▶ Material shown
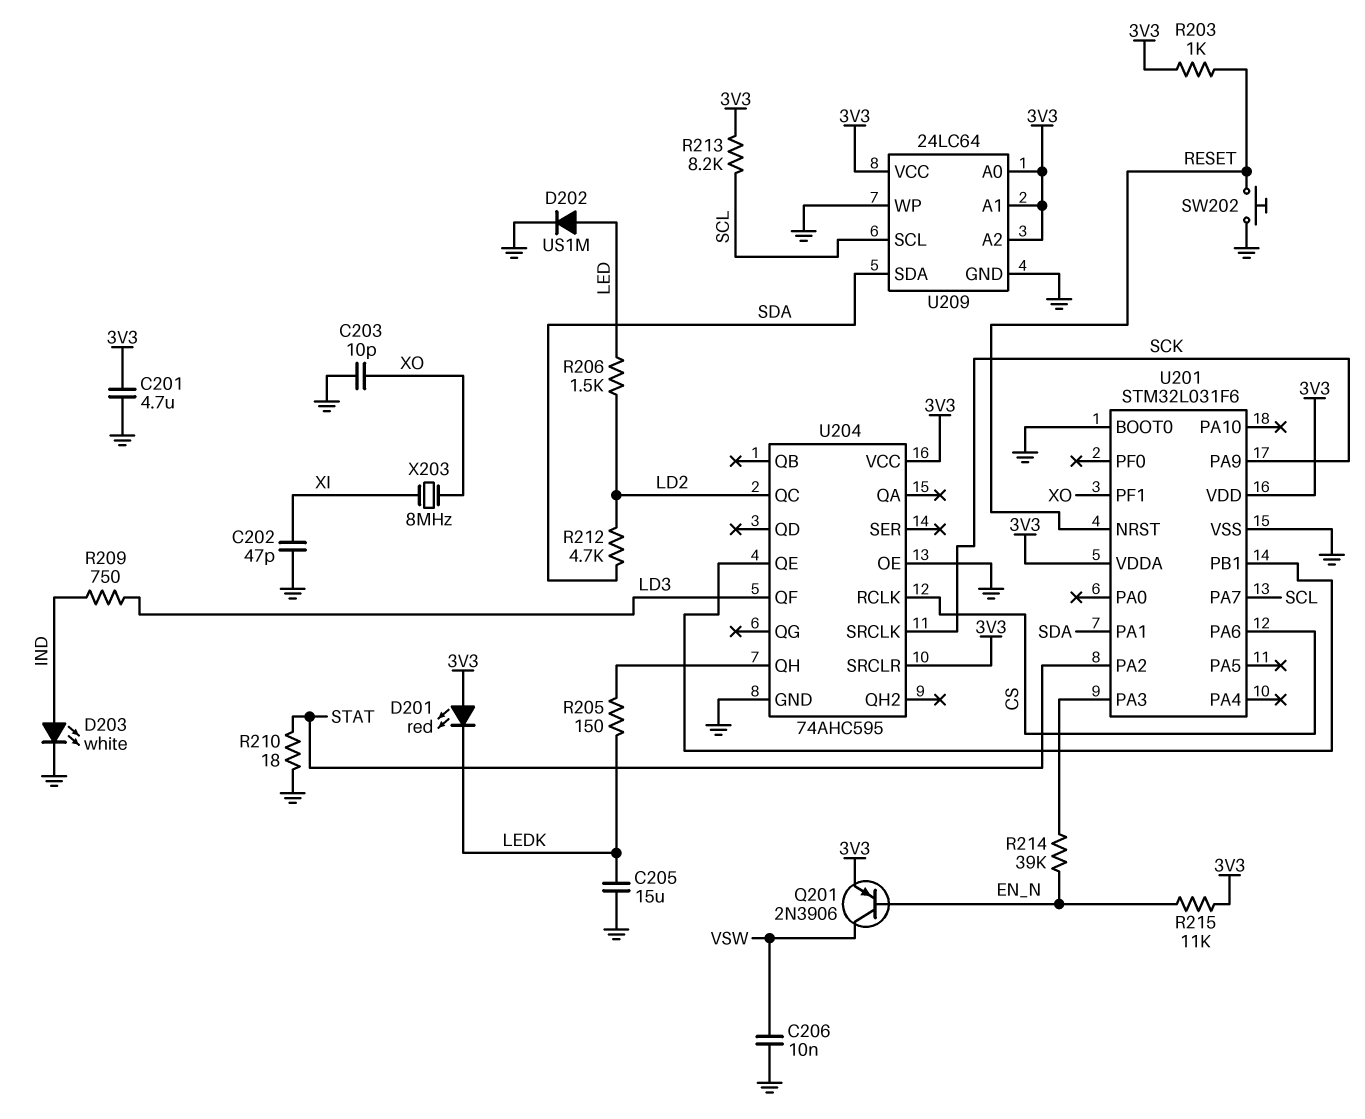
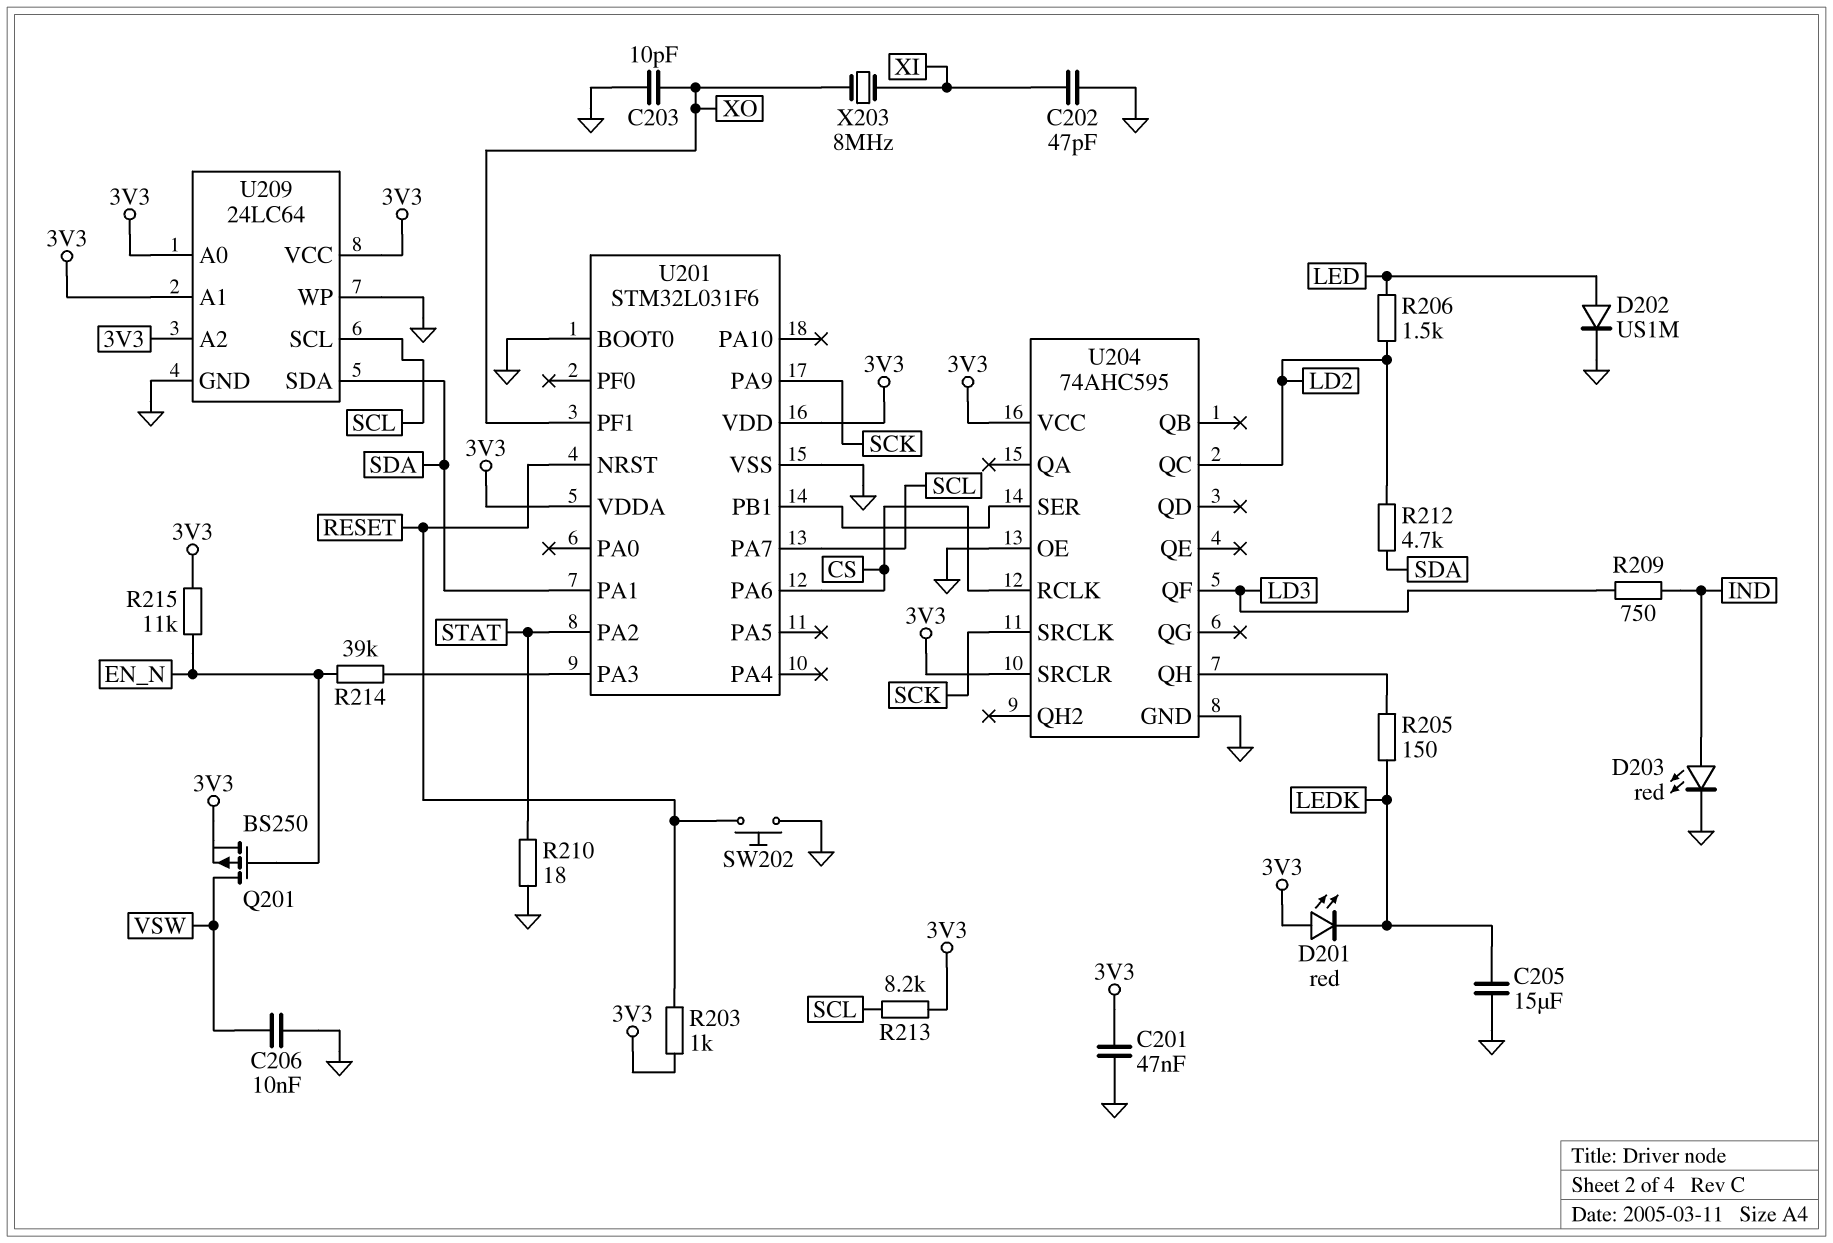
C201: 4.7uF (3V3, GND) -> 47nF (3V3, GND)
D203: LED white (A IND, K GND) -> LED red (A IND, K GND)
Q201: PNP 2N3906 (B EN_N, C VSW, E 3V3) -> PMOS BS250 (G EN_N, D VSW, S 3V3)
U204 pin QE: U201/PB1 -> none
U204 pin SER: none -> U201/PB1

▶ Task details
Output the entries above exactly, without their pictures.

▶ Written response
C201: 4.7uF (3V3, GND) -> 47nF (3V3, GND)
D203: LED white (A IND, K GND) -> LED red (A IND, K GND)
Q201: PNP 2N3906 (B EN_N, C VSW, E 3V3) -> PMOS BS250 (G EN_N, D VSW, S 3V3)
U204 pin QE: U201/PB1 -> none
U204 pin SER: none -> U201/PB1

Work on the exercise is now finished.